Input material Block Start

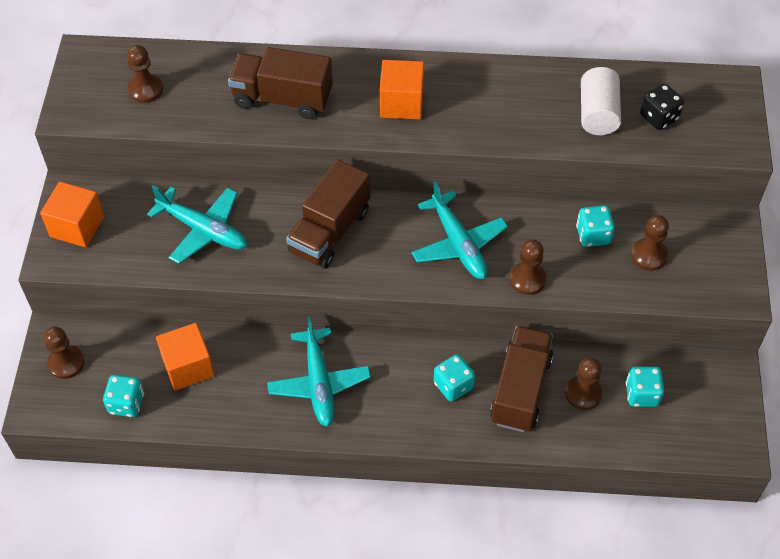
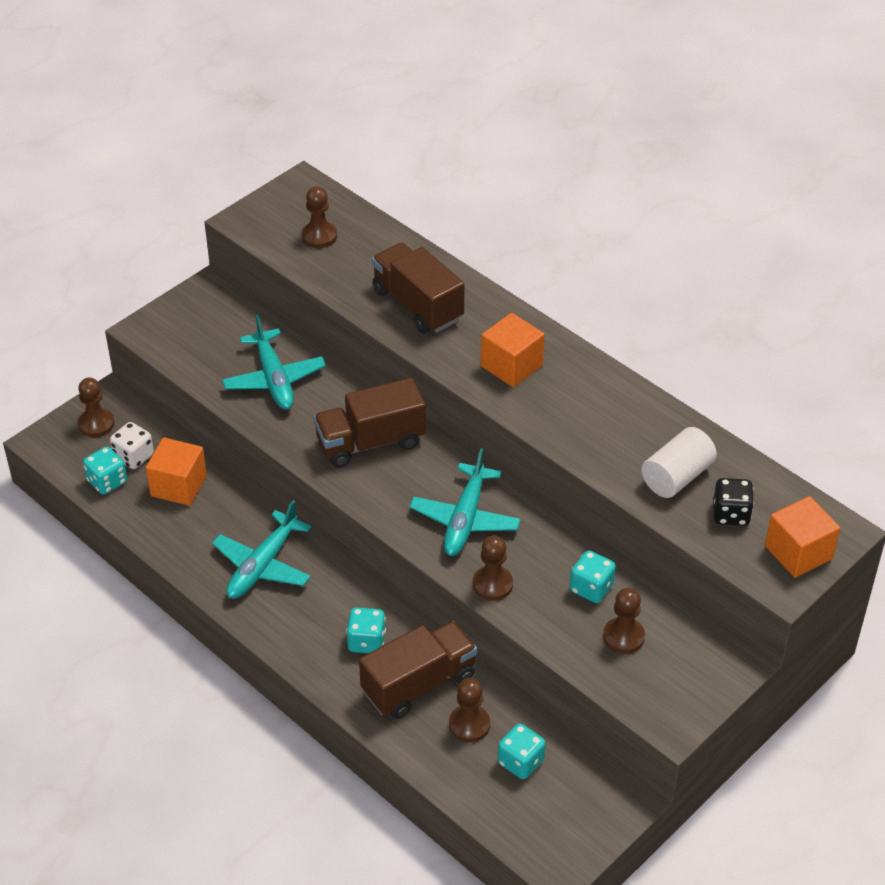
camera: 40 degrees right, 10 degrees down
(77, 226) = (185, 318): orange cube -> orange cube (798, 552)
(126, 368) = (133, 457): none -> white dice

Input material Block End
Input material Block Start

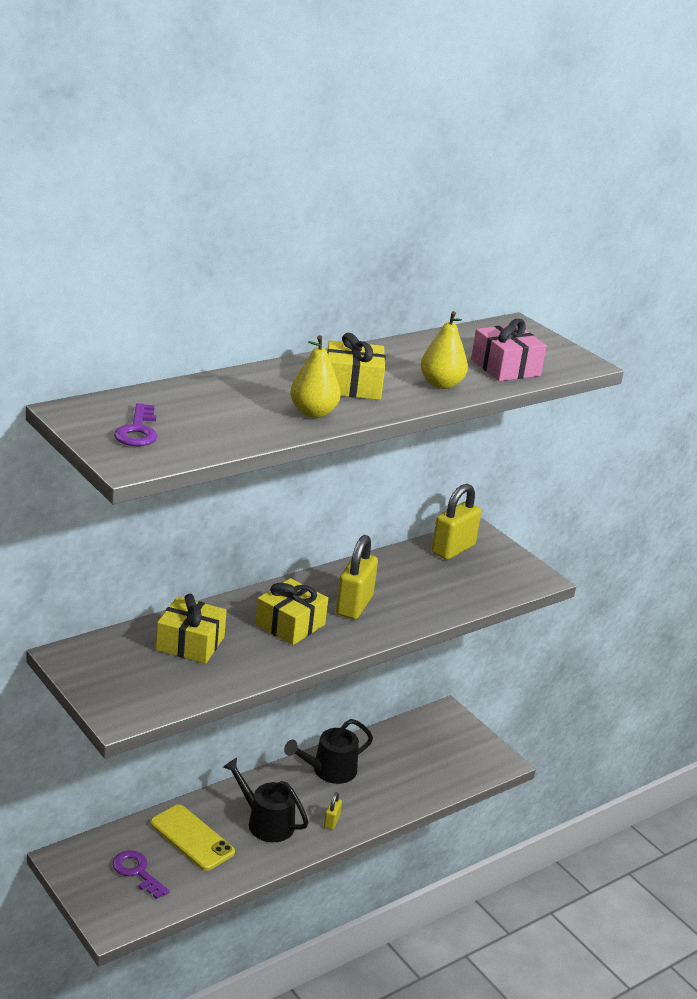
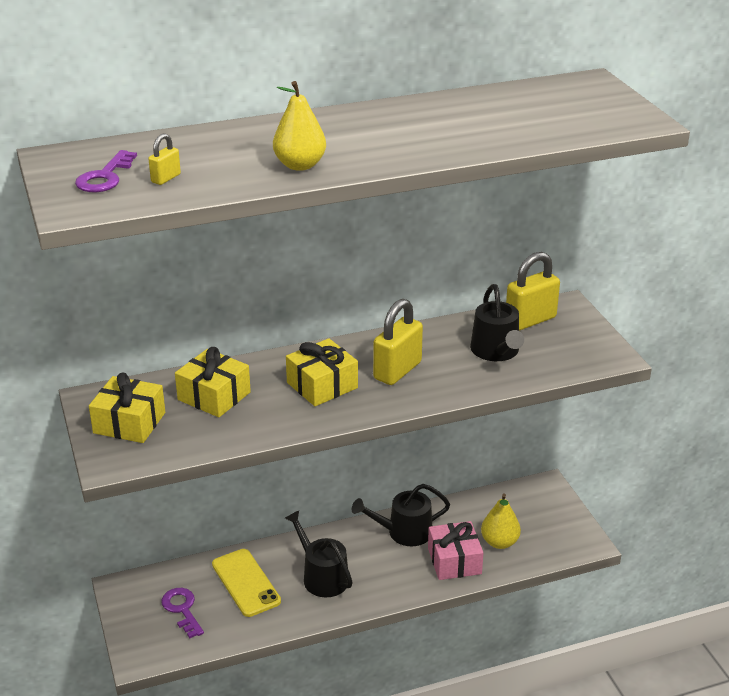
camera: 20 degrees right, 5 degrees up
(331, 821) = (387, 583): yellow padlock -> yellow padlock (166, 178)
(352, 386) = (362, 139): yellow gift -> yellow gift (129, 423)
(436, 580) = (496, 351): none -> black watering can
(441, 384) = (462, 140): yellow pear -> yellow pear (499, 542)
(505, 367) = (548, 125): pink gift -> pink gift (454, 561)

Input material Block End
Input material Block Start

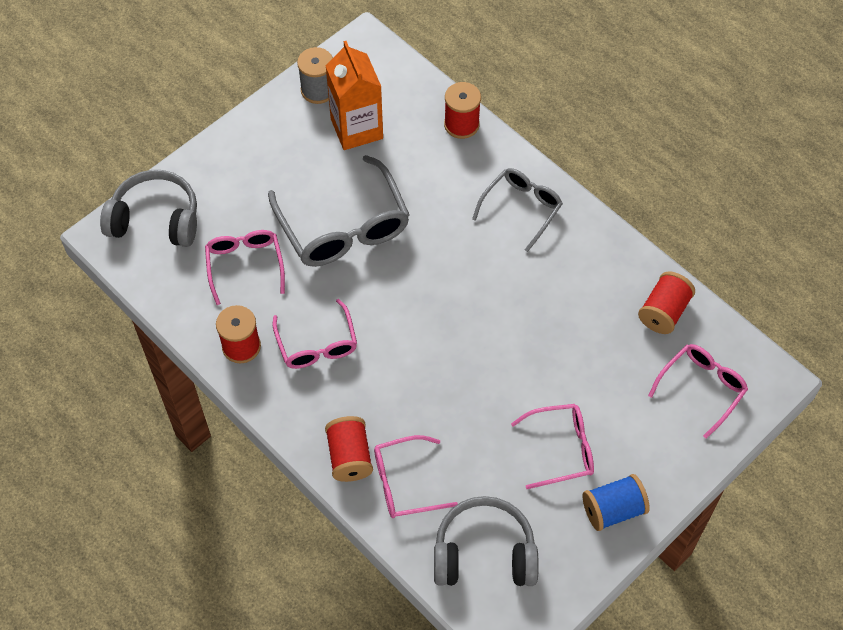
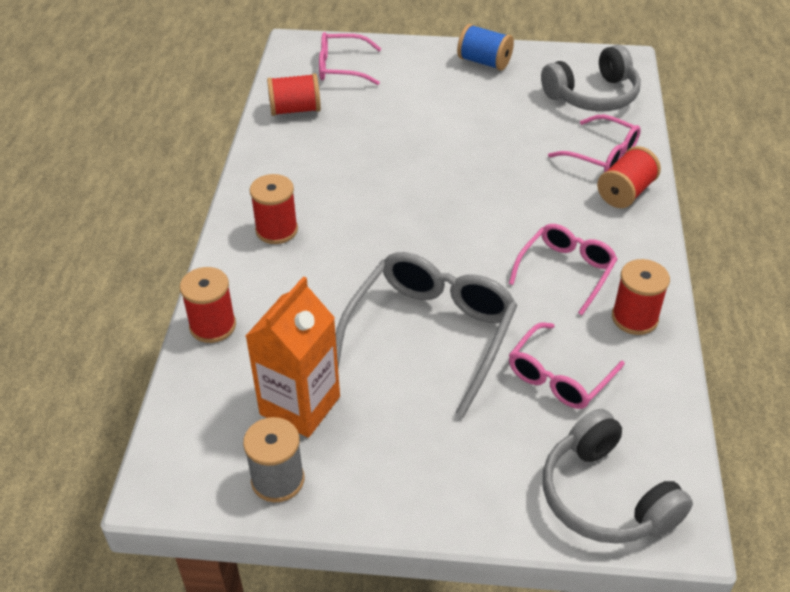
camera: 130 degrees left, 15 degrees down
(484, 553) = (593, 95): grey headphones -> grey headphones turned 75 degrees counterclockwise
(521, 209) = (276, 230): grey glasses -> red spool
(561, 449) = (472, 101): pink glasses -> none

Input material Block End

== How to complete this task ==
What is needed is the number of lines in the entries that contain the word "glasses", written alone.

== Solved problem ==
2